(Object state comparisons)
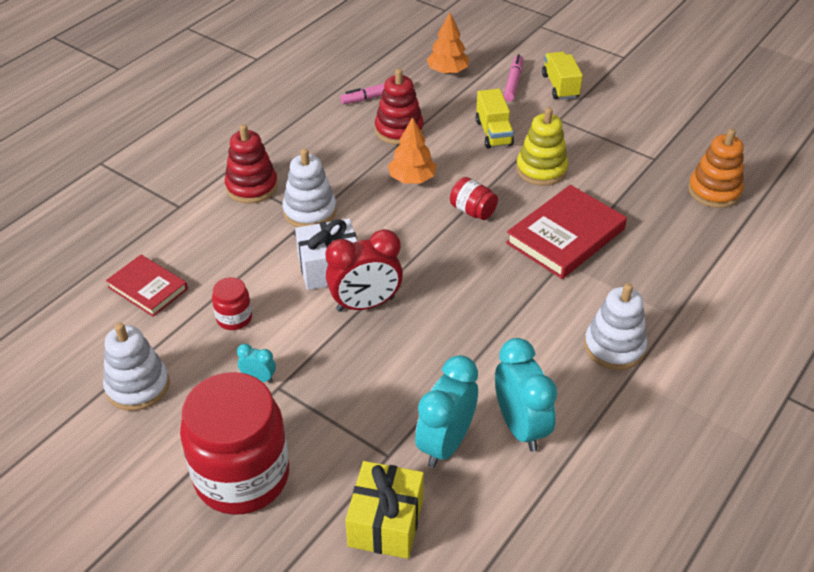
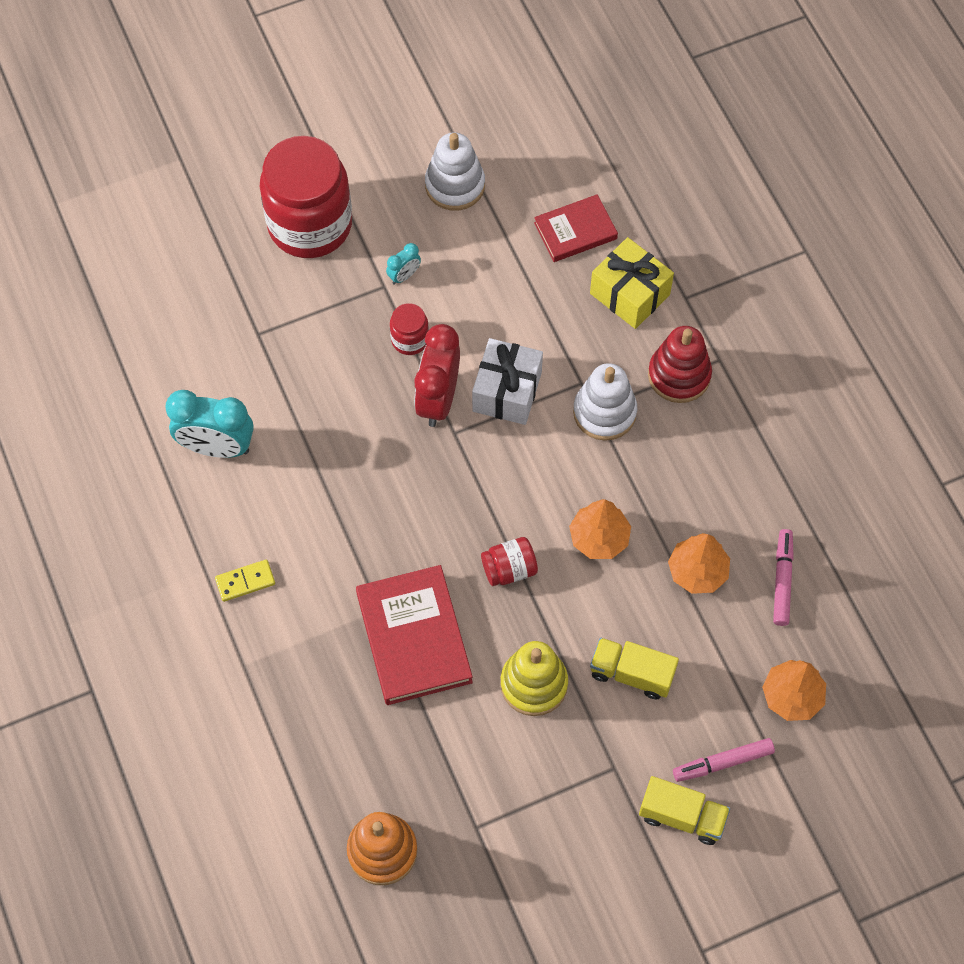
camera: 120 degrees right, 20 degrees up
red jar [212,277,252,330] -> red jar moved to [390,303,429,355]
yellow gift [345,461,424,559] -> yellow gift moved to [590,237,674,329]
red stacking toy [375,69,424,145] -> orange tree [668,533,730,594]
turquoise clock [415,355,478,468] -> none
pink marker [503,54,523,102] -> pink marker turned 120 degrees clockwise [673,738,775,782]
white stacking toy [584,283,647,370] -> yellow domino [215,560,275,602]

---

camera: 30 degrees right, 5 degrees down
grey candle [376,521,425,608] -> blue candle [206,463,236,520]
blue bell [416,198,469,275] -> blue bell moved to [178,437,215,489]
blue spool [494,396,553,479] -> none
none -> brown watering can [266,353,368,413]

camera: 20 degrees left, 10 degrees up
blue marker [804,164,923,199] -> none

WHAT IS REQUIRED = Restate word for word the entries above, starting at the line with "yellow gift [345,461,424,559]" and ending at the line with "white stacking toy", inclusive, and no others.

SOLUTION =
yellow gift [345,461,424,559] -> yellow gift moved to [590,237,674,329]
red stacking toy [375,69,424,145] -> orange tree [668,533,730,594]
turquoise clock [415,355,478,468] -> none
pink marker [503,54,523,102] -> pink marker turned 120 degrees clockwise [673,738,775,782]
white stacking toy [584,283,647,370] -> yellow domino [215,560,275,602]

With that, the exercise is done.